[Given entries Boundary: Start]
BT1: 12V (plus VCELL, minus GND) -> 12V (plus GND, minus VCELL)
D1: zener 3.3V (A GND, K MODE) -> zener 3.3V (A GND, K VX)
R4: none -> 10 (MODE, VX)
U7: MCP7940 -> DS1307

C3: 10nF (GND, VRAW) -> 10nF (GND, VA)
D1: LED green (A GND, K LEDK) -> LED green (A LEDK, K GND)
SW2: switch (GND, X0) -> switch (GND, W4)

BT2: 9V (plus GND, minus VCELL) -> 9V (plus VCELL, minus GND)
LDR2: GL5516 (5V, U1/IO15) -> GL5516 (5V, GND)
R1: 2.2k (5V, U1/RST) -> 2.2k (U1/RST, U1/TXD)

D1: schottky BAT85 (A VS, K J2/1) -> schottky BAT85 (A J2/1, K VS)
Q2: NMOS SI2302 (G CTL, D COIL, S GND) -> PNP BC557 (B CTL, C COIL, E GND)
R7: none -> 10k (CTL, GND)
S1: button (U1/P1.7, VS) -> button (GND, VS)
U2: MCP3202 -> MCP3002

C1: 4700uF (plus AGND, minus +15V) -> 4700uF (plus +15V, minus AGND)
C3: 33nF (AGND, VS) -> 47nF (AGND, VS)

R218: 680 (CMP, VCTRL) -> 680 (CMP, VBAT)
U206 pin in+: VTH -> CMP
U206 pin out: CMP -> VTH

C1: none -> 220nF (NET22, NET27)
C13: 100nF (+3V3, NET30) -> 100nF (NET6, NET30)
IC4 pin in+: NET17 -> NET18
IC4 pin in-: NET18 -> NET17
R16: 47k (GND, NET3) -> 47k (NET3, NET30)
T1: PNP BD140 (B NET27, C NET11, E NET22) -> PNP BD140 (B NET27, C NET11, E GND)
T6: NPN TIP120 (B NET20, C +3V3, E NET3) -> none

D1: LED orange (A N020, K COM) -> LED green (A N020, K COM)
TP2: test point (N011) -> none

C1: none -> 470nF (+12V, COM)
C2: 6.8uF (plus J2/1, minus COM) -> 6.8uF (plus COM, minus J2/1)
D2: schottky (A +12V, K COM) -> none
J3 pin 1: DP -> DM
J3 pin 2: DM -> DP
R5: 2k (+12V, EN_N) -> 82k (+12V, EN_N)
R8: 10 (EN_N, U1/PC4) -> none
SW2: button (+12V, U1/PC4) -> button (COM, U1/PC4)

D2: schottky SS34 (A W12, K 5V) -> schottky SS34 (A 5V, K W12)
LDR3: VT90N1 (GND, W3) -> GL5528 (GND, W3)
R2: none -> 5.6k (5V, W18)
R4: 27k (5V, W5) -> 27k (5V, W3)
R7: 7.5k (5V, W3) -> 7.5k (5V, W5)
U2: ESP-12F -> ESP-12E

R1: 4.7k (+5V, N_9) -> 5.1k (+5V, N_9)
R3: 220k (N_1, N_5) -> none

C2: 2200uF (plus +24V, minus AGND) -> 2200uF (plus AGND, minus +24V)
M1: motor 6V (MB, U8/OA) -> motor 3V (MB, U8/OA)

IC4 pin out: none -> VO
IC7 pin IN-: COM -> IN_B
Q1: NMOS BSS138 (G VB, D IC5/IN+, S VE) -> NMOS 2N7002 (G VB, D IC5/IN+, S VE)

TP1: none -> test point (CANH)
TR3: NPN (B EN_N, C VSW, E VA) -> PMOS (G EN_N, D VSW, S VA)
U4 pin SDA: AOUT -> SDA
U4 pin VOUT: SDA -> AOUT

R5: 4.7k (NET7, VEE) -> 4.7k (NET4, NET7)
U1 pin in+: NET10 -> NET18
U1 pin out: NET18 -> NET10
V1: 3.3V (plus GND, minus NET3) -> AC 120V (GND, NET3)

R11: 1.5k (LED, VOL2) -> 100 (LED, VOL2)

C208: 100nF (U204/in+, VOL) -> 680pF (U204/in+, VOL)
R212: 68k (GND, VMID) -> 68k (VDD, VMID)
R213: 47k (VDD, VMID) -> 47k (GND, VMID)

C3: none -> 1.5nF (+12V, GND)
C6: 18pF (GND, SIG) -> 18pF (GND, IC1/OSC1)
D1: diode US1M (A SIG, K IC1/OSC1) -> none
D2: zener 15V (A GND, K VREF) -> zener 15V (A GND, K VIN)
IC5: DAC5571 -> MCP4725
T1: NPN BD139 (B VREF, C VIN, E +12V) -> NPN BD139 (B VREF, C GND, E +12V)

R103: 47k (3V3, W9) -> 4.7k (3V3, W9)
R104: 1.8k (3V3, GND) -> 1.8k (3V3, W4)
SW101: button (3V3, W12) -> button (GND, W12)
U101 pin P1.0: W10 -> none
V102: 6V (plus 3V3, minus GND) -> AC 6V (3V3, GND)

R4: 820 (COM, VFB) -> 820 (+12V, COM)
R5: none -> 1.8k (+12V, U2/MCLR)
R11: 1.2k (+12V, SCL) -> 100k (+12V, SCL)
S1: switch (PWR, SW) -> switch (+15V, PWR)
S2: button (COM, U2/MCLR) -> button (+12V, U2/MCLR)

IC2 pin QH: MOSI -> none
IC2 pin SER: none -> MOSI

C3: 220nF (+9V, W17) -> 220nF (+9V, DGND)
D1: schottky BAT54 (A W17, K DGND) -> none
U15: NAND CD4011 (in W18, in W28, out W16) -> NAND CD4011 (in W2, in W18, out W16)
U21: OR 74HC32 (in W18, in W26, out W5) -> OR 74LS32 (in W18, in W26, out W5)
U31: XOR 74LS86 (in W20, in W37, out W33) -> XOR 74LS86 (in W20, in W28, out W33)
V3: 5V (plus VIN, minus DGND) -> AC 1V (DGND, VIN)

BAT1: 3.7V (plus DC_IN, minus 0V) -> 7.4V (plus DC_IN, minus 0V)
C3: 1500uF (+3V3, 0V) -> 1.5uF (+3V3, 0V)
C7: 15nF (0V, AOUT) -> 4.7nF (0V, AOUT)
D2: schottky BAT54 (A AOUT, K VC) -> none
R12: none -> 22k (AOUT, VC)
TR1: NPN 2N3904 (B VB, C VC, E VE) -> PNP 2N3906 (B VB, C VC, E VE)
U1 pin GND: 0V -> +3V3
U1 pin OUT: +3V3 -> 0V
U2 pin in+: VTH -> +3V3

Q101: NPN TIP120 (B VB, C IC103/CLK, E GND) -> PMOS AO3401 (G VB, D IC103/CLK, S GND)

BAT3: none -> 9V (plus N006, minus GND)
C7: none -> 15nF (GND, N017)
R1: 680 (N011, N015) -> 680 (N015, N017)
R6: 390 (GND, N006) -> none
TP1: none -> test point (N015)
[Given entries Boundary: End]
| Work order |
The stopping point is the line containing "C1: 4700uF (plus". Reproduce exactly every line of the material from the first through that one.

| Answer for the task |
BT1: 12V (plus VCELL, minus GND) -> 12V (plus GND, minus VCELL)
D1: zener 3.3V (A GND, K MODE) -> zener 3.3V (A GND, K VX)
R4: none -> 10 (MODE, VX)
U7: MCP7940 -> DS1307

C3: 10nF (GND, VRAW) -> 10nF (GND, VA)
D1: LED green (A GND, K LEDK) -> LED green (A LEDK, K GND)
SW2: switch (GND, X0) -> switch (GND, W4)

BT2: 9V (plus GND, minus VCELL) -> 9V (plus VCELL, minus GND)
LDR2: GL5516 (5V, U1/IO15) -> GL5516 (5V, GND)
R1: 2.2k (5V, U1/RST) -> 2.2k (U1/RST, U1/TXD)

D1: schottky BAT85 (A VS, K J2/1) -> schottky BAT85 (A J2/1, K VS)
Q2: NMOS SI2302 (G CTL, D COIL, S GND) -> PNP BC557 (B CTL, C COIL, E GND)
R7: none -> 10k (CTL, GND)
S1: button (U1/P1.7, VS) -> button (GND, VS)
U2: MCP3202 -> MCP3002

C1: 4700uF (plus AGND, minus +15V) -> 4700uF (plus +15V, minus AGND)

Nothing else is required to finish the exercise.